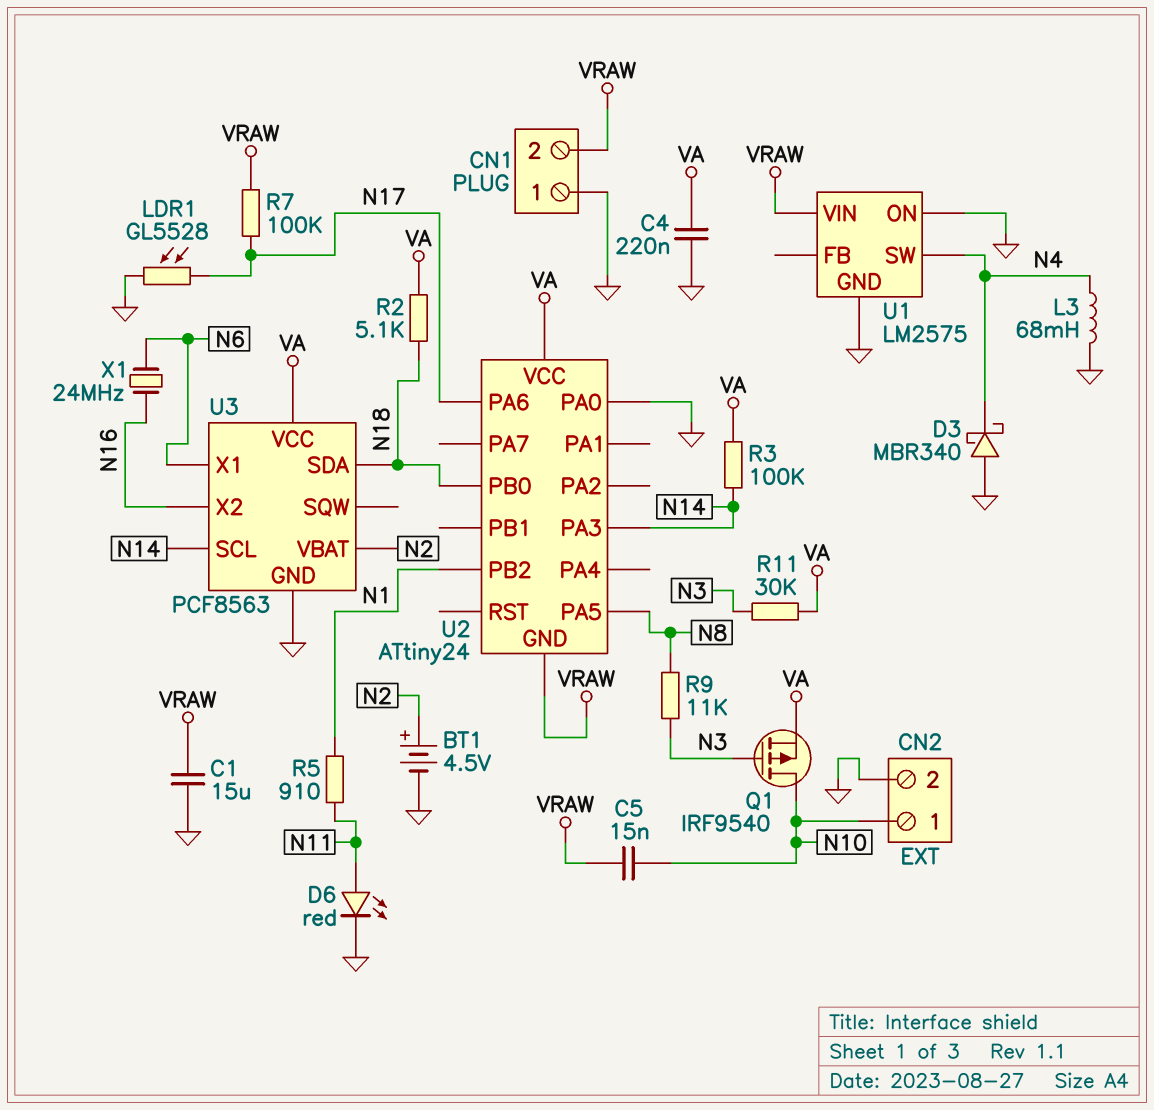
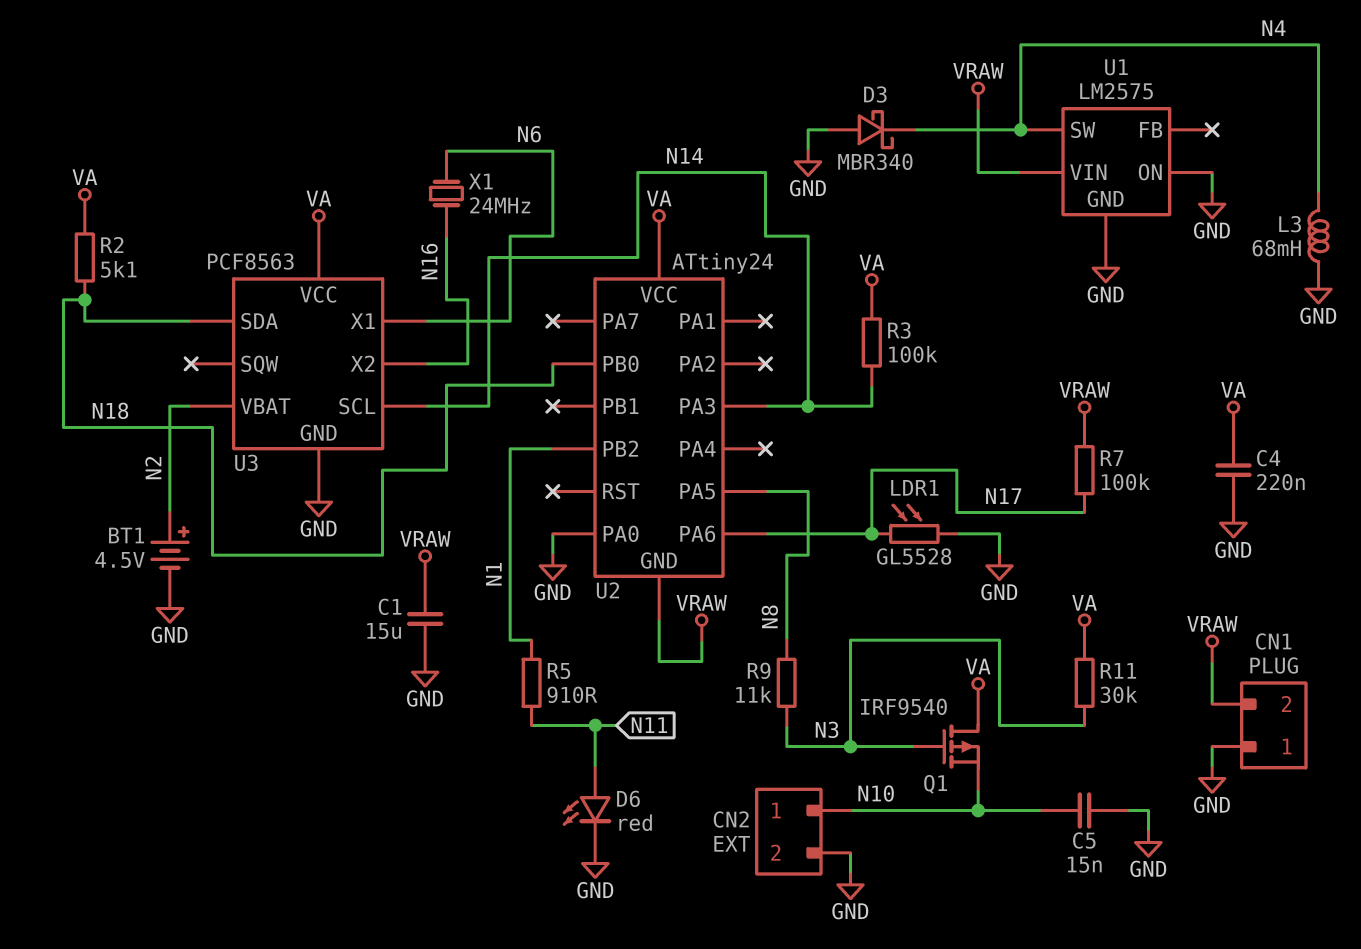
C5: 15nF (N10, VRAW) -> 15nF (GND, N10)
Q1: PMOS IRF9540 (G N3, D N10, S VA) -> PMOS IRF9540 (G N3, D VA, S N10)

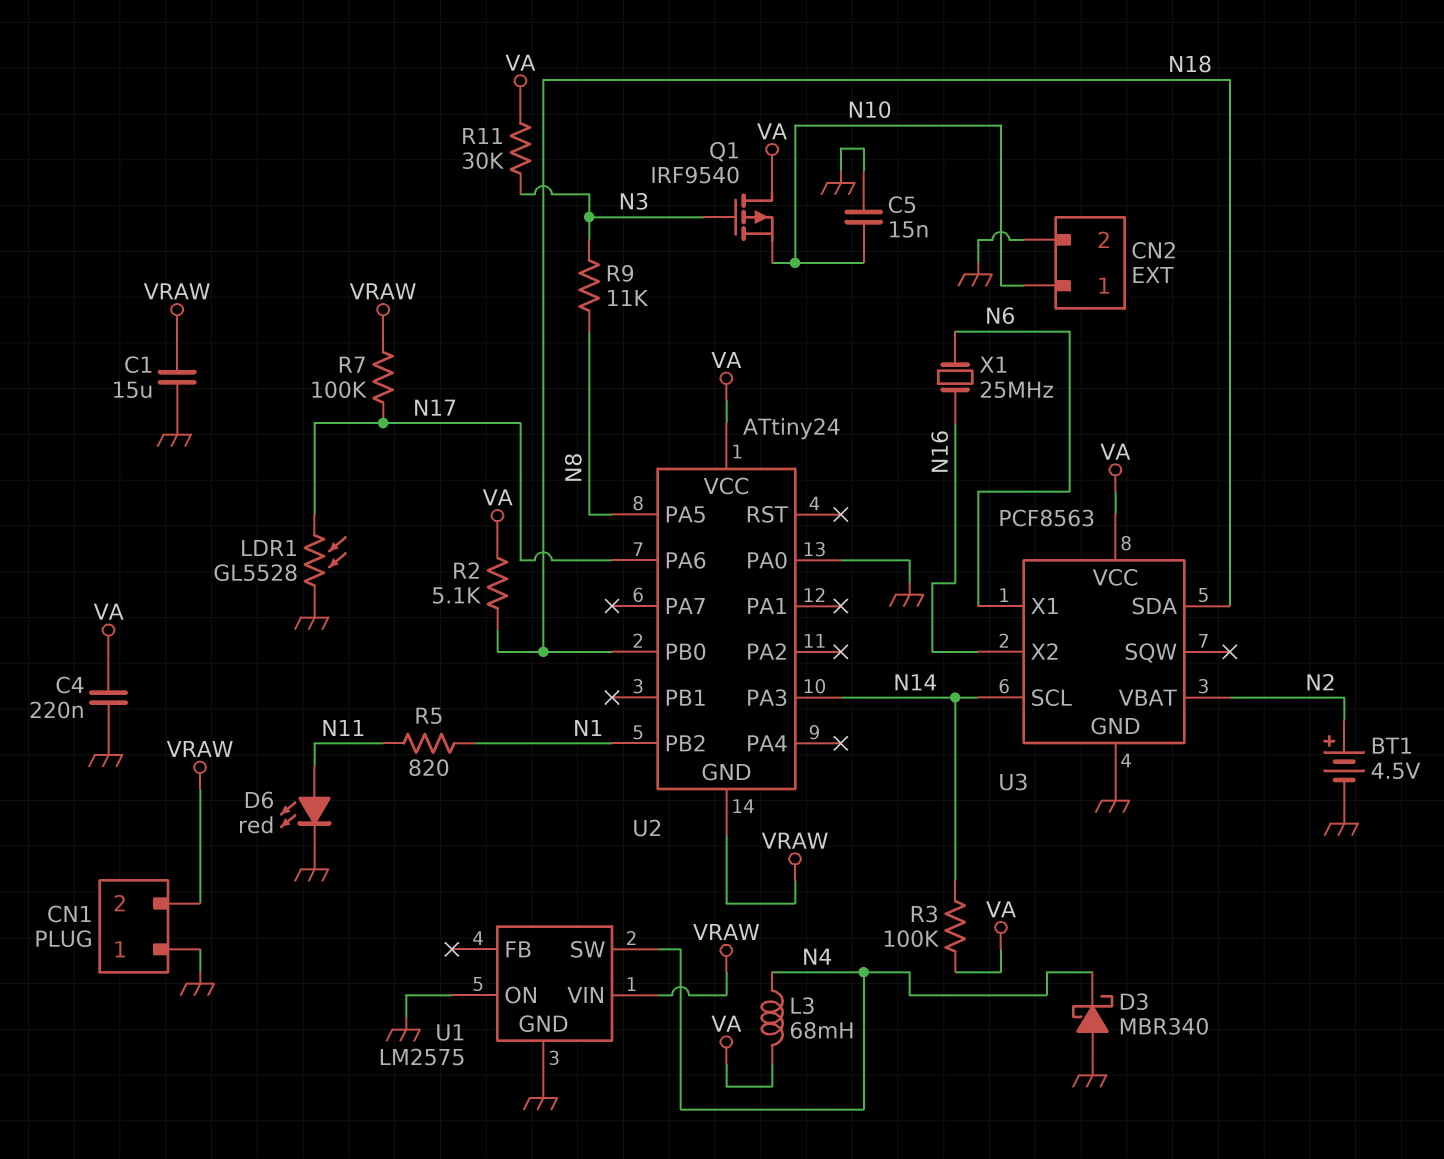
L3: 68mH (GND, N4) -> 68mH (N4, VA)
R5: 910 (N1, N11) -> 820 (N1, N11)
X1: 24MHz (N6, N16) -> 25MHz (N6, N16)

○ ○ ○

Once the pictures are set aside, please reproduce the remaining material word for word.

→ **EXERCISE ANSWER**:
C5: 15nF (N10, VRAW) -> 15nF (GND, N10)
Q1: PMOS IRF9540 (G N3, D N10, S VA) -> PMOS IRF9540 (G N3, D VA, S N10)

L3: 68mH (GND, N4) -> 68mH (N4, VA)
R5: 910 (N1, N11) -> 820 (N1, N11)
X1: 24MHz (N6, N16) -> 25MHz (N6, N16)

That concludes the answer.